In the entries below, print exactly the lines from the first through the one with "(432, 313) = (426, 174): green", both included, and none of the pictures.

========================================================================

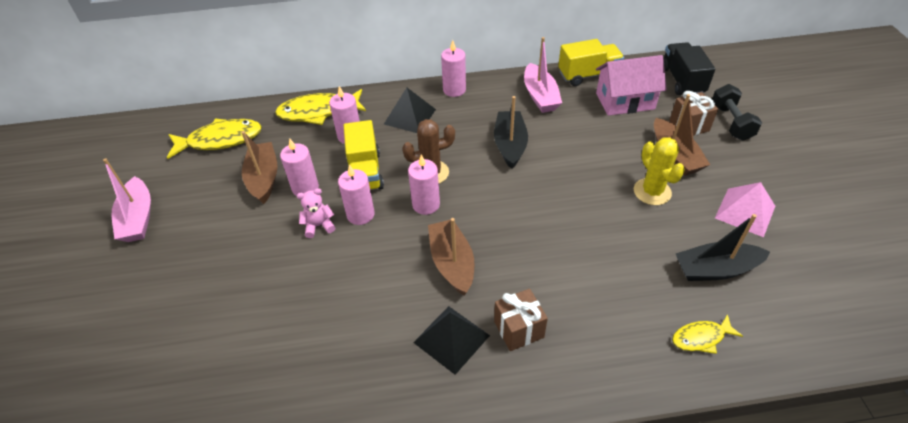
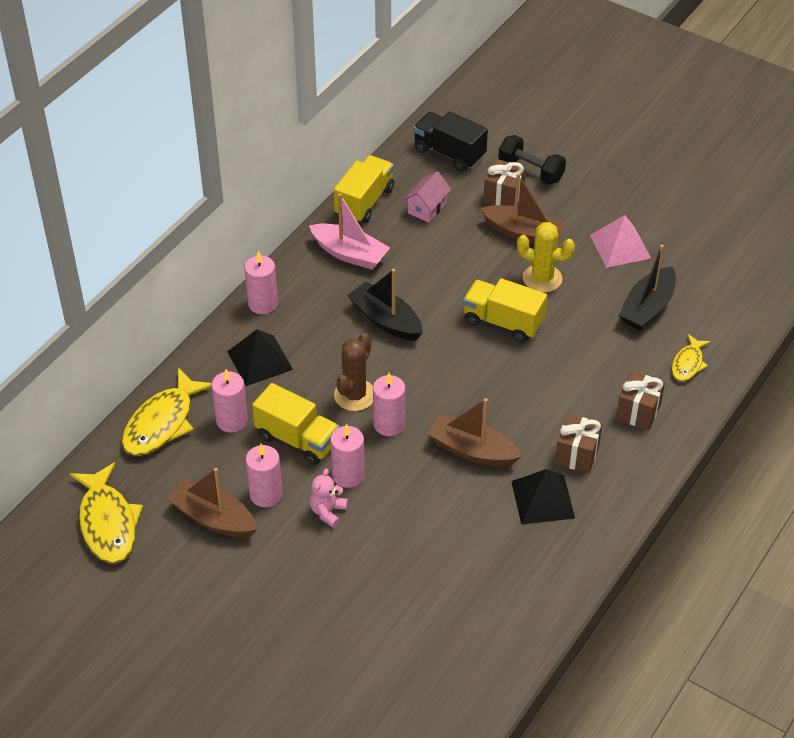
camera: 50 degrees left, 0 degrees up
(138, 218) = (153, 643): pink boat -> none
(220, 140) = (108, 523): yellow fish -> yellow fish turned 135 degrees clockwise
(585, 199) = (503, 322): none -> yellow truck
(609, 339) = (638, 412): none -> brown gift
(625, 101) = (427, 208): pink house -> pink house, size x0.59

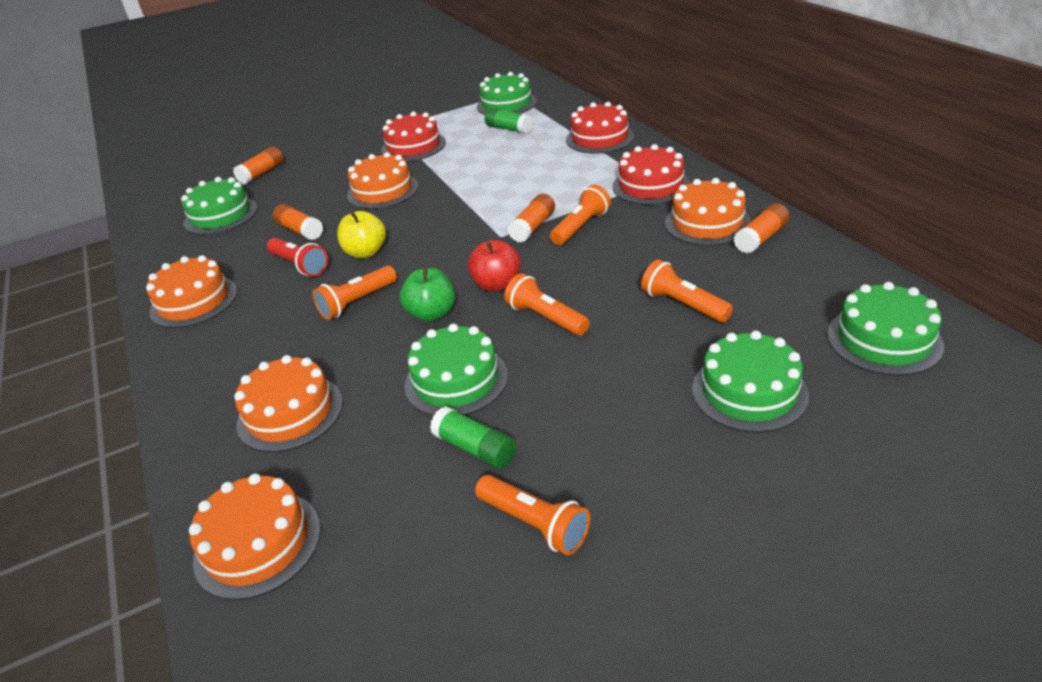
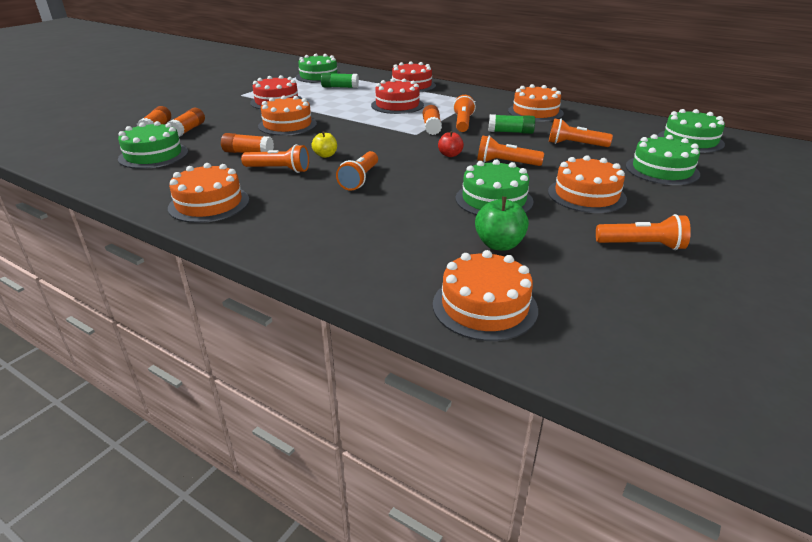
camera: 35 degrees left, 5 degrees down
(290, 413) = (399, 240): orange cake -> orange cake (586, 195)
(299, 265) = (279, 170): red flashlight -> orange flashlight
(366, 252) = (325, 155): yellow apple -> yellow apple, size x0.66
(432, 313) = (426, 174): green apple -> green apple (499, 244)
(475, 448) = (556, 225): green glue stick -> green glue stick (510, 132)
(497, 285) = (450, 155): red apple -> red apple, size x0.66
(651, 185) = (478, 101): red cake -> red cake (397, 105)
(760, 238) = (573, 114): orange glue stick -> orange glue stick (188, 130)

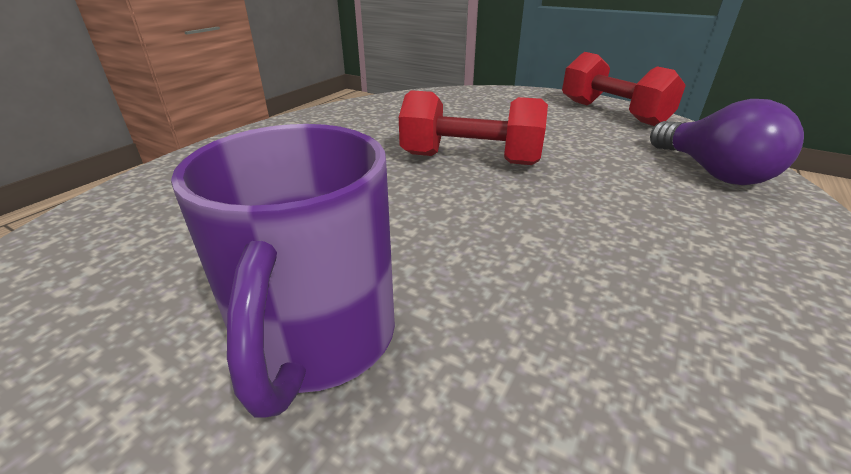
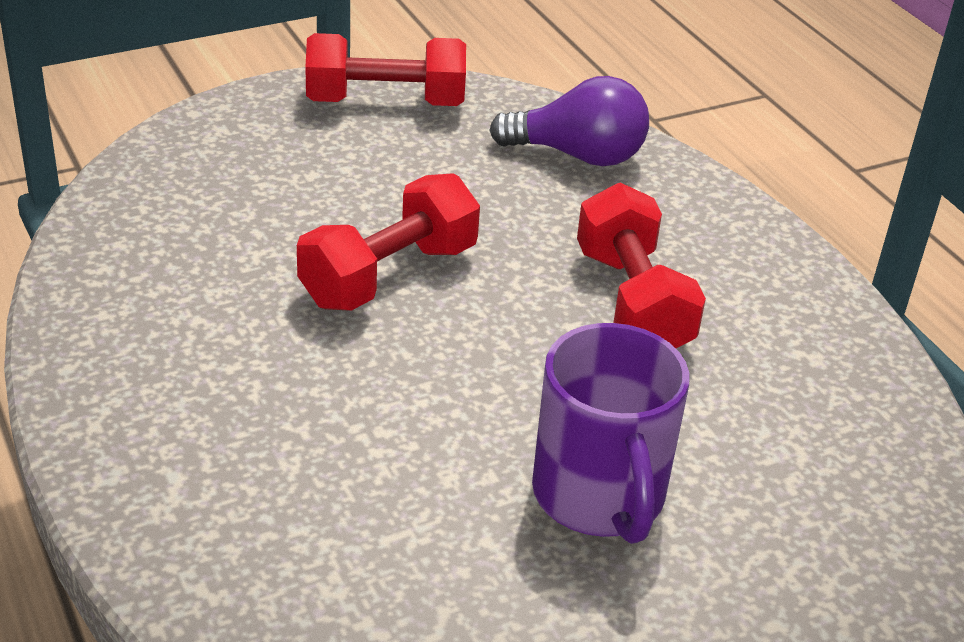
camera: 60 degrees left, 5 degrees up
(317, 338) = (599, 497): purple mug -> purple mug turned 45 degrees clockwise
(608, 254) = (632, 302): none -> red dumbbell

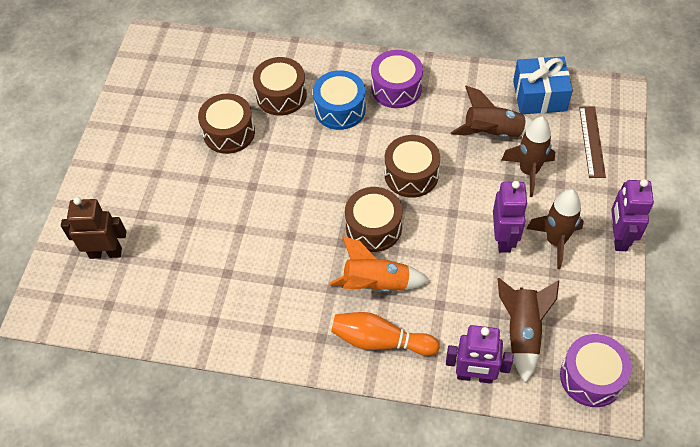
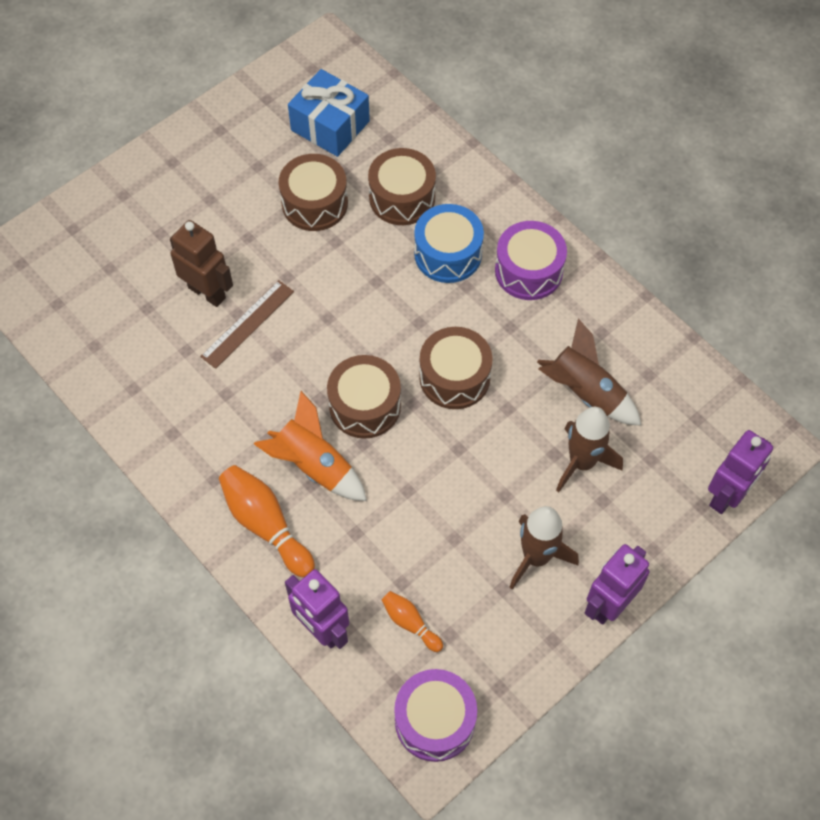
camera: 35 degrees right, 5 degrees up
(105, 252) = (97, 249): brown robot -> brown robot (207, 292)
(504, 239) = (485, 514): purple robot -> purple robot (727, 496)
(522, 332) = (410, 623): brown rocket -> orange bowling pin
(539, 96) = (678, 387): blue gift -> blue gift (330, 126)
(592, 141) = (686, 479): brown ruler -> brown ruler (248, 324)

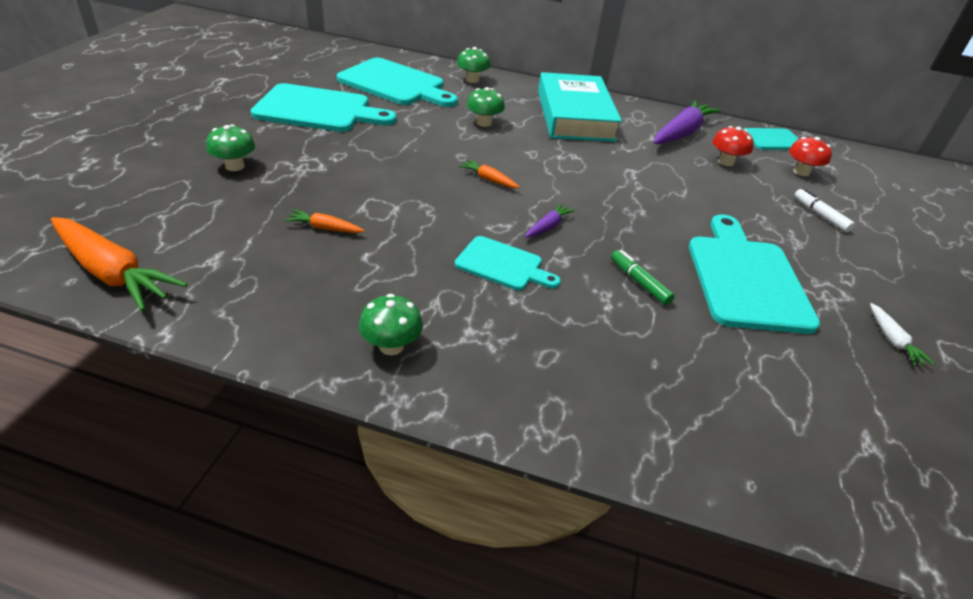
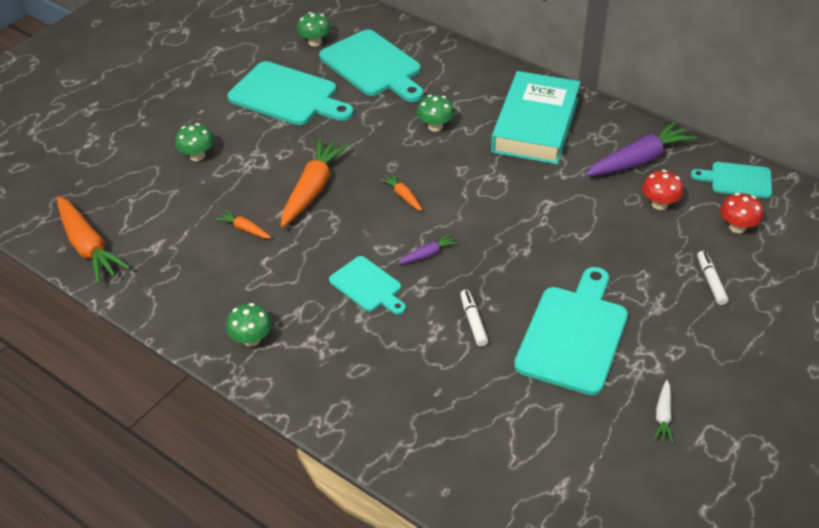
camera: 25 degrees right, 5 degrees up
(387, 183) = (312, 189): none -> orange carrot
(472, 80) = (454, 65): green mushroom -> green mushroom (315, 42)
(639, 282) = (473, 321): green marker -> white marker

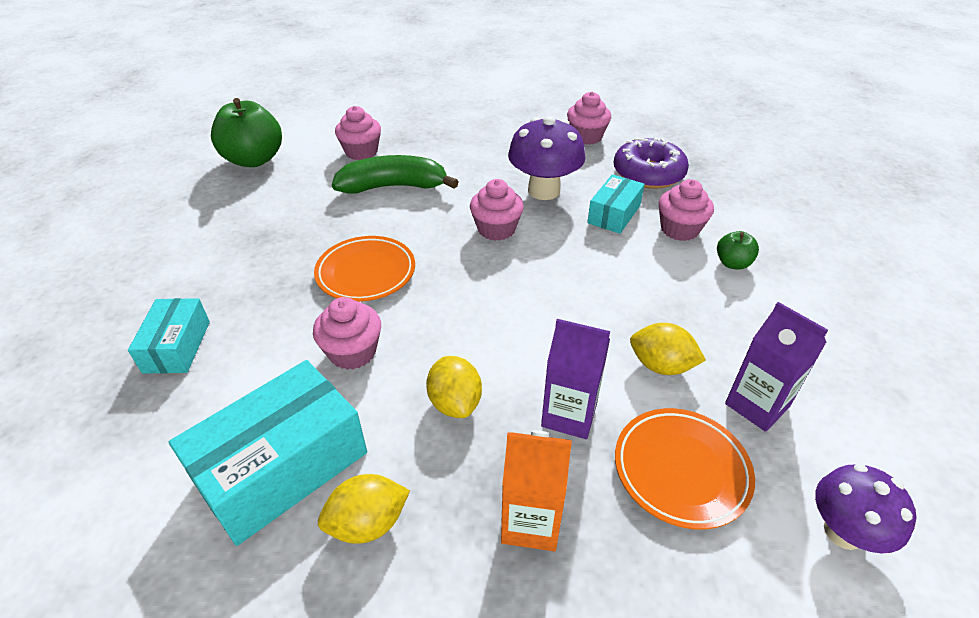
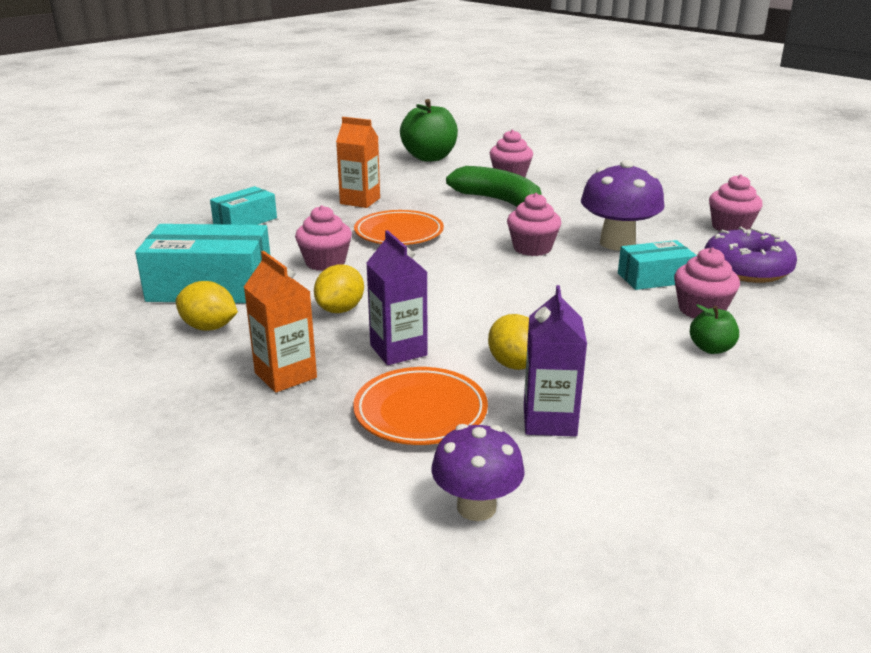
camera: 45 degrees right, 15 degrees down
(267, 250) = (360, 201): none -> orange carton

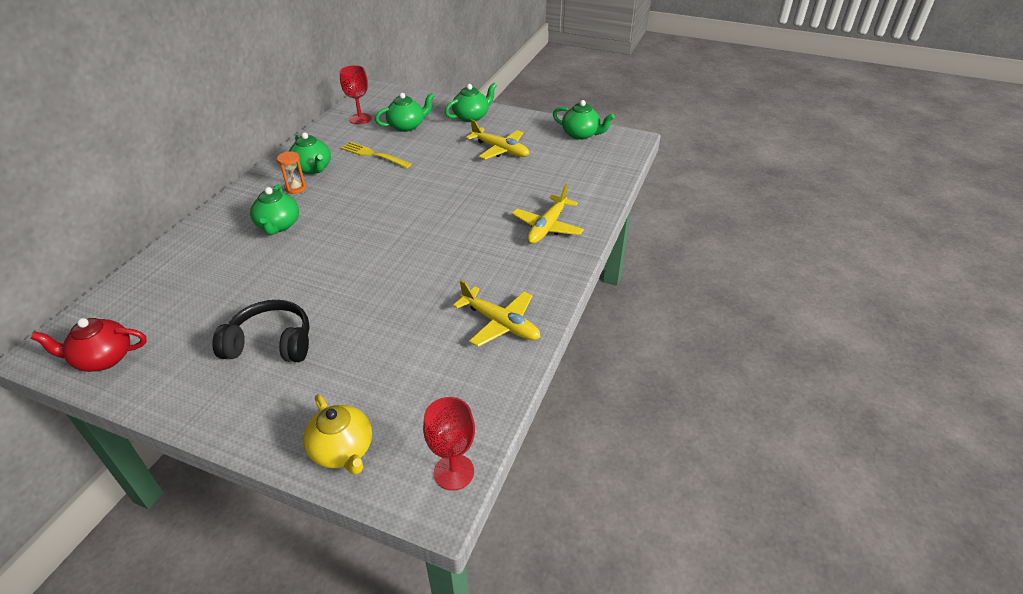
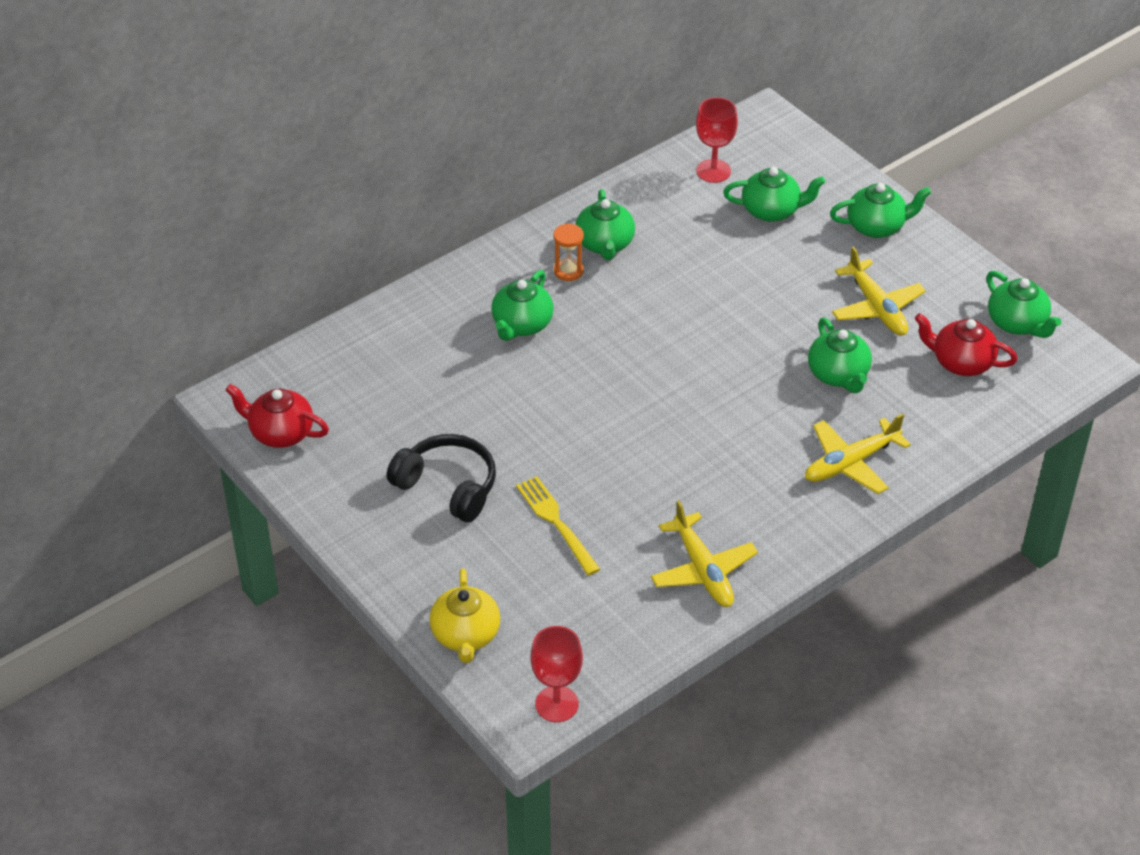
camera: 30 degrees right, 5 degrees up
(373, 155) = (696, 249): yellow fork -> yellow fork (556, 522)
(504, 186) = (838, 375): none -> green teapot
(567, 159) = (961, 362): none -> red teapot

========================================================================

### Response to this exercise:
camera: 50 degrees left, 0 degrees up
(138, 218) = (153, 643): pink boat -> none
(220, 140) = (108, 523): yellow fish -> yellow fish turned 135 degrees clockwise
(585, 199) = (503, 322): none -> yellow truck
(609, 339) = (638, 412): none -> brown gift
(625, 101) = (427, 208): pink house -> pink house, size x0.59

camera: 35 degrees left, 5 degrees down
(290, 413) = (399, 240): orange cake -> orange cake (586, 195)
(299, 265) = (279, 170): red flashlight -> orange flashlight
(366, 252) = (325, 155): yellow apple -> yellow apple, size x0.66
(432, 313) = (426, 174): green apple -> green apple (499, 244)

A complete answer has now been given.